#### Exercise details:
Wherever the string "pink" shows up in the records below, return that line.

#### Material for this task:
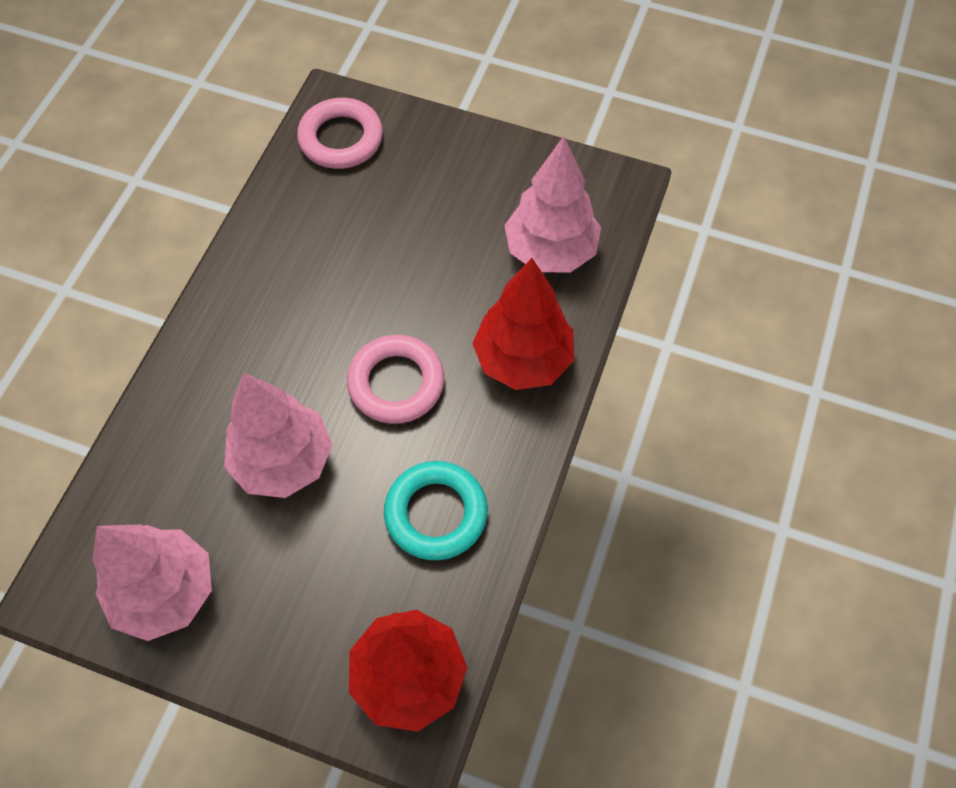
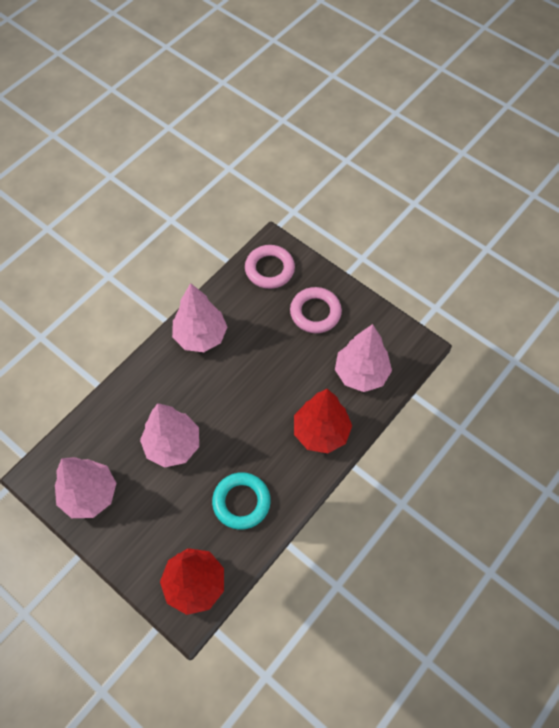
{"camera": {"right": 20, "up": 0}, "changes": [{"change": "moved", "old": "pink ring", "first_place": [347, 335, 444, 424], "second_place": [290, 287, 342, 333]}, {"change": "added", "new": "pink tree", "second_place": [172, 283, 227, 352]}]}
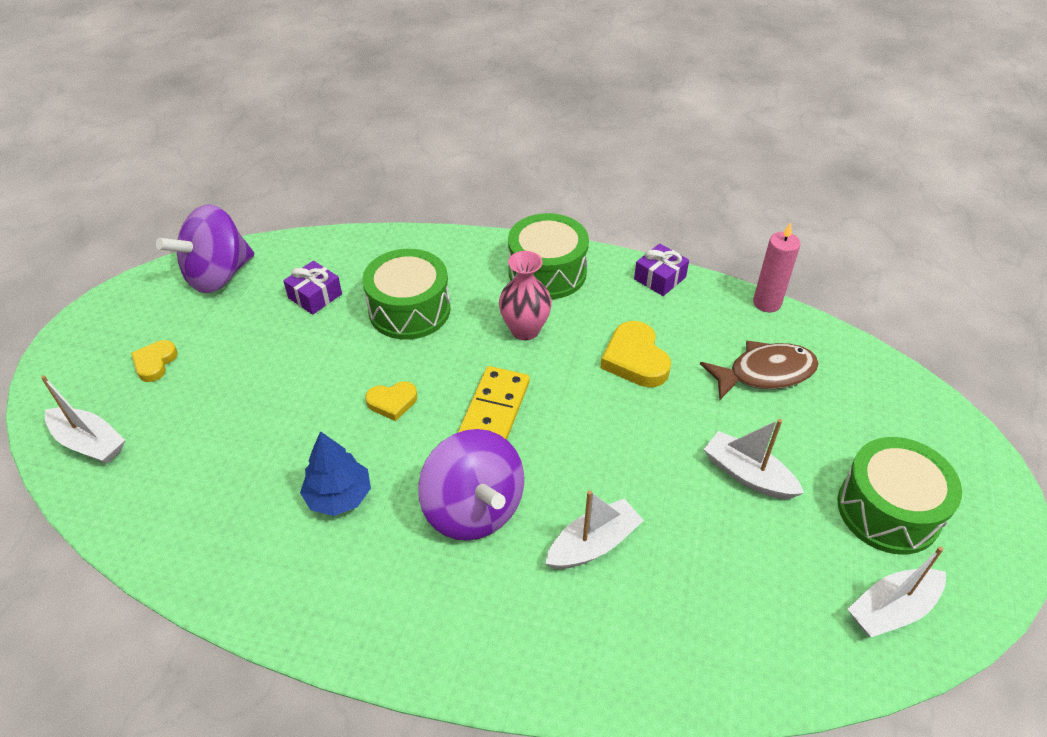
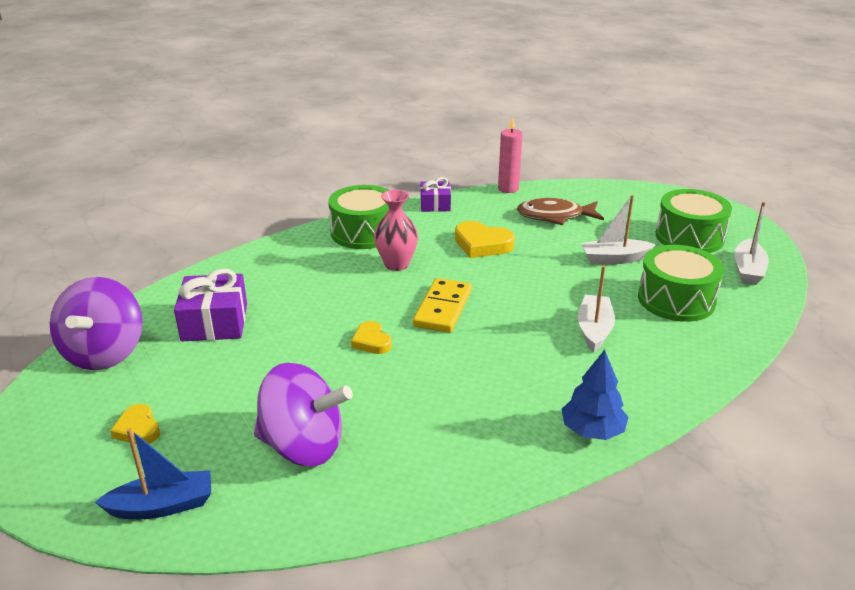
{"camera": {"right": -45, "up": -15}, "changes": [{"change": "moved", "old": "green drum", "first_place": [362, 249, 450, 340], "second_place": [638, 245, 724, 322]}, {"change": "resized", "old": "purple gift", "first_place": [283, 261, 342, 315], "second_place": [174, 269, 247, 341], "factor": 1.59}, {"change": "turned", "old": "brown fish", "first_place": [700, 341, 819, 400], "second_place": [517, 198, 604, 225], "degrees": -120}, {"change": "turned", "old": "yellow domino", "first_place": [457, 366, 530, 440], "second_place": [413, 278, 472, 333], "degrees": 45}, {"change": "recoloured", "old": "white boat", "new": "blue boat", "first_place": [41, 375, 125, 464], "second_place": [95, 428, 211, 519]}, {"change": "turned", "old": "yellow heart", "first_place": [365, 381, 417, 421], "second_place": [351, 321, 392, 354], "degrees": 120}, {"change": "moved", "old": "purple spinning top", "first_place": [418, 429, 524, 541], "second_place": [254, 363, 353, 466]}, {"change": "moved", "old": "blue tree", "first_place": [300, 431, 371, 516], "second_place": [562, 350, 628, 440]}]}
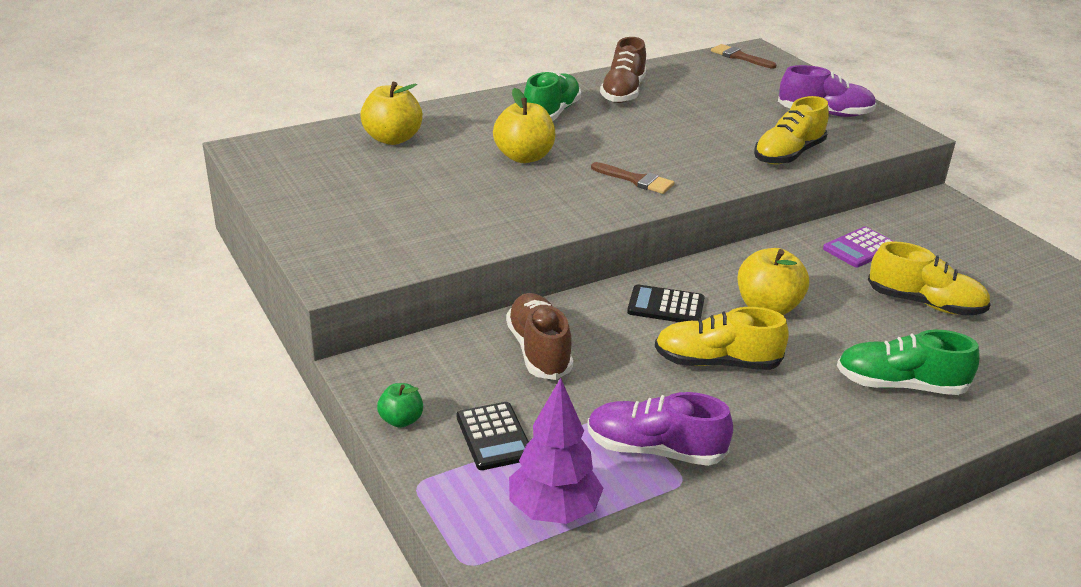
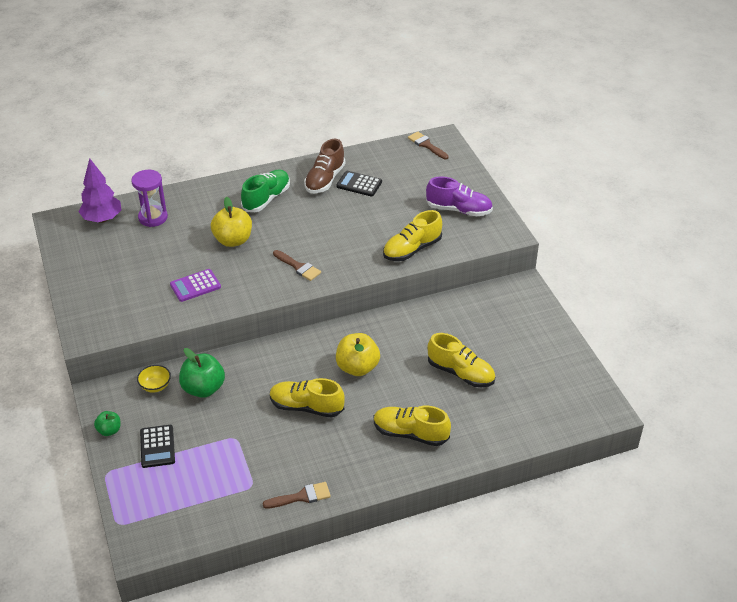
{"camera": {"right": 10, "up": 10}, "changes": [{"change": "replaced", "old": "yellow apple", "new": "purple hourglass", "first_place": [360, 82, 423, 145], "second_place": [131, 170, 168, 227]}, {"change": "moved", "old": "purple calculator", "first_place": [823, 226, 893, 267], "second_place": [170, 269, 221, 302]}, {"change": "moved", "old": "black calculator", "first_place": [627, 284, 705, 322], "second_place": [336, 171, 382, 197]}, {"change": "replaced", "old": "brown shoe", "new": "green apple", "first_place": [506, 293, 573, 380], "second_place": [179, 348, 225, 398]}, {"change": "recoloured", "old": "green shoe", "new": "yellow shoe", "first_place": [837, 330, 980, 395], "second_place": [374, 406, 451, 446]}, {"change": "moved", "old": "purple tree", "first_place": [509, 378, 604, 524], "second_place": [79, 158, 121, 223]}, {"change": "removed", "old": "purple shoe", "first_place": [587, 392, 733, 466]}, {"change": "added", "new": "yellow bowl", "second_place": [137, 365, 171, 393]}, {"change": "added", "new": "brown brush", "second_place": [263, 482, 331, 509]}]}
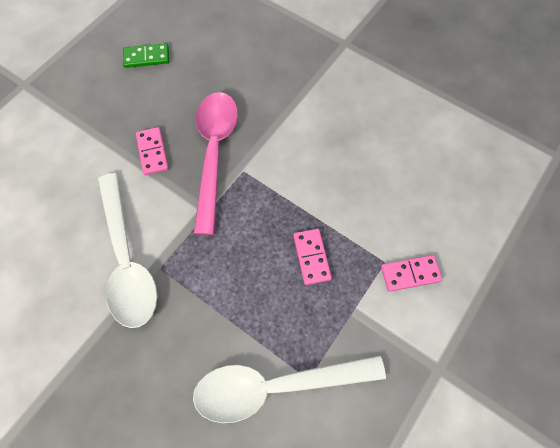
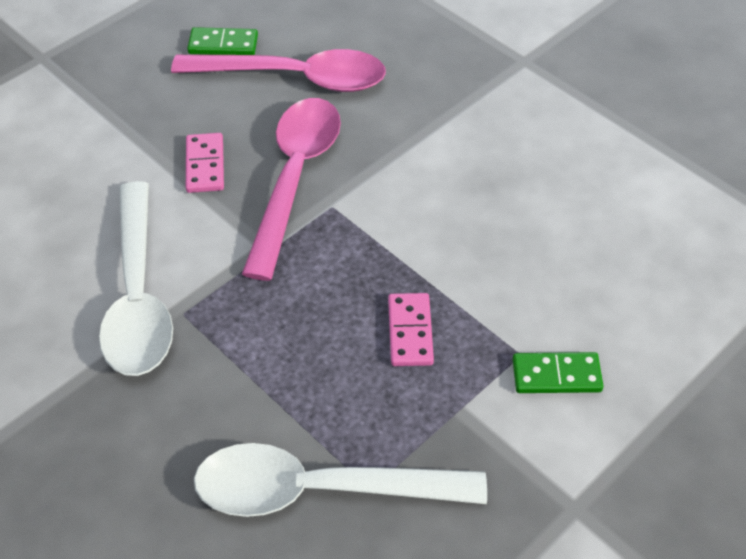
{"camera": {"right": 10, "up": -15}, "changes": [{"change": "recoloured", "old": "pink domino", "new": "green domino", "first_place": [381, 255, 443, 292], "second_place": [512, 352, 604, 393]}, {"change": "added", "new": "pink spoon", "second_place": [171, 49, 386, 92]}]}
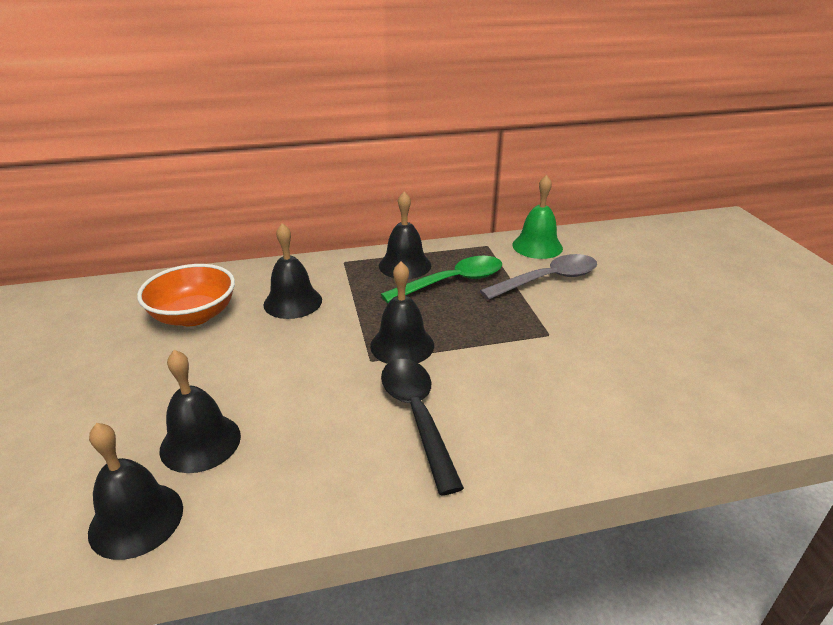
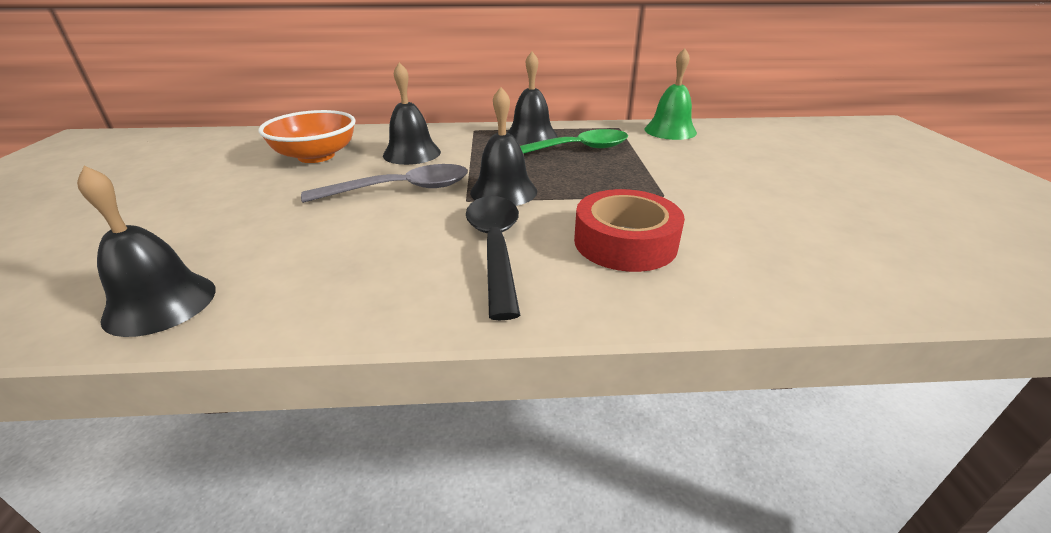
{"camera": {"right": 10, "up": 0}, "changes": [{"change": "moved", "old": "grey spoon", "first_place": [480, 254, 597, 300], "second_place": [301, 164, 468, 203]}, {"change": "removed", "old": "black bell", "first_place": [160, 350, 241, 473]}, {"change": "added", "new": "red tape", "second_place": [574, 189, 685, 272]}]}
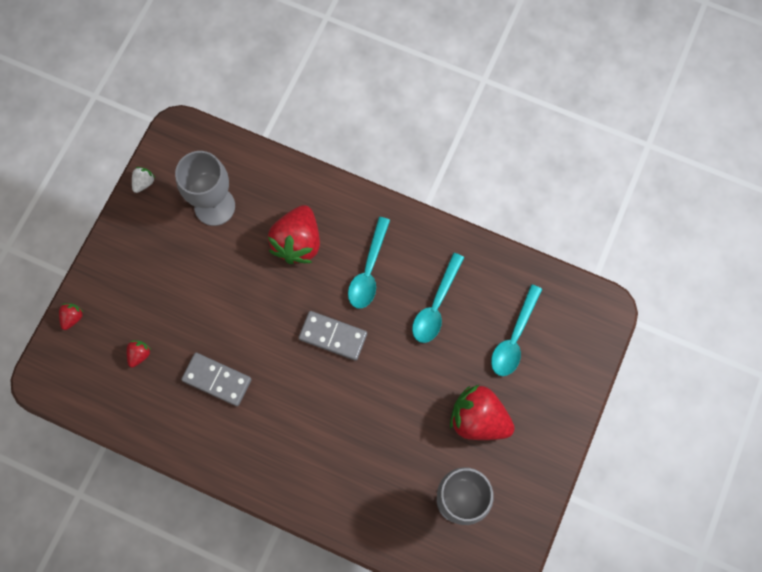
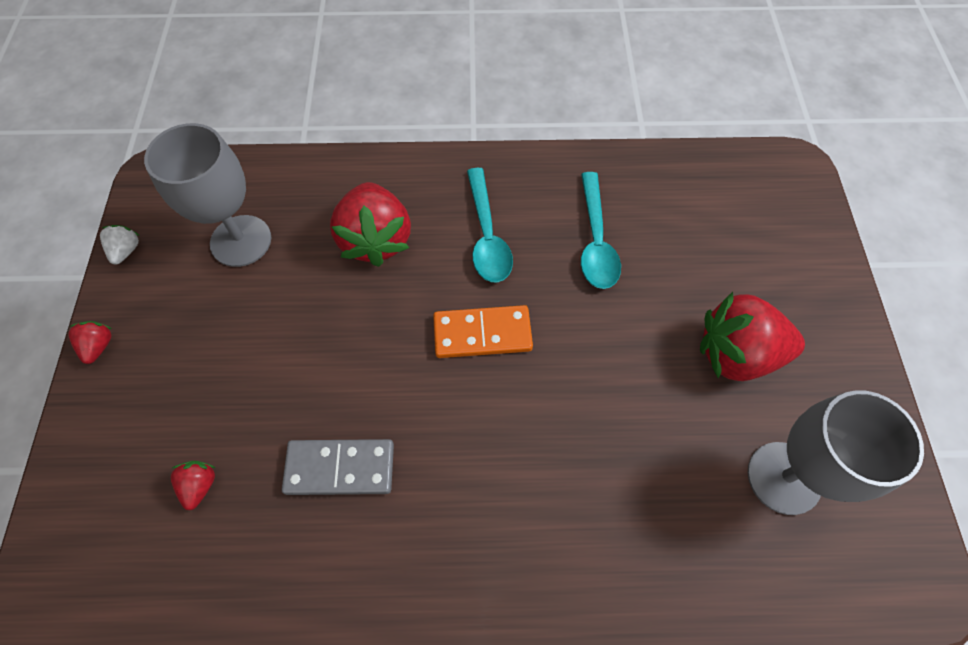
{"camera": {"right": -25, "up": -10}, "changes": [{"change": "removed", "old": "turquoise spoon", "first_place": [491, 284, 542, 376]}, {"change": "moved", "old": "red strawberry", "first_place": [59, 303, 84, 330], "second_place": [68, 321, 112, 364]}, {"change": "recoloured", "old": "grey domino", "new": "orange domino", "first_place": [298, 311, 367, 361], "second_place": [433, 305, 533, 358]}]}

#### Response box:
{"camera": {"right": 20, "up": 0}, "changes": [{"change": "moved", "old": "pink ring", "first_place": [347, 335, 444, 424], "second_place": [290, 287, 342, 333]}, {"change": "added", "new": "pink tree", "second_place": [172, 283, 227, 352]}]}
{"camera": {"right": 10, "up": -15}, "changes": [{"change": "recoloured", "old": "pink domino", "new": "green domino", "first_place": [381, 255, 443, 292], "second_place": [512, 352, 604, 393]}, {"change": "added", "new": "pink spoon", "second_place": [171, 49, 386, 92]}]}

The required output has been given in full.